Source data
[Start of section]

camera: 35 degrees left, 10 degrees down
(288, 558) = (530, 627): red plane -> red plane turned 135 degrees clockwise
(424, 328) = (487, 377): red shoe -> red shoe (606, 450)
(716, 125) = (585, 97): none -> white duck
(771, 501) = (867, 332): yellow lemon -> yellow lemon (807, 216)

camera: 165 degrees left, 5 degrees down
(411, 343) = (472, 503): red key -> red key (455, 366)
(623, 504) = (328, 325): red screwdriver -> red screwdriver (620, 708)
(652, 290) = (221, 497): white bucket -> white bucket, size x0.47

[End of section]

● **Assignment**
Copy every line in the data above that has the string "white" in it.

● **Your response**
(716, 125) = (585, 97): none -> white duck
(652, 290) = (221, 497): white bucket -> white bucket, size x0.47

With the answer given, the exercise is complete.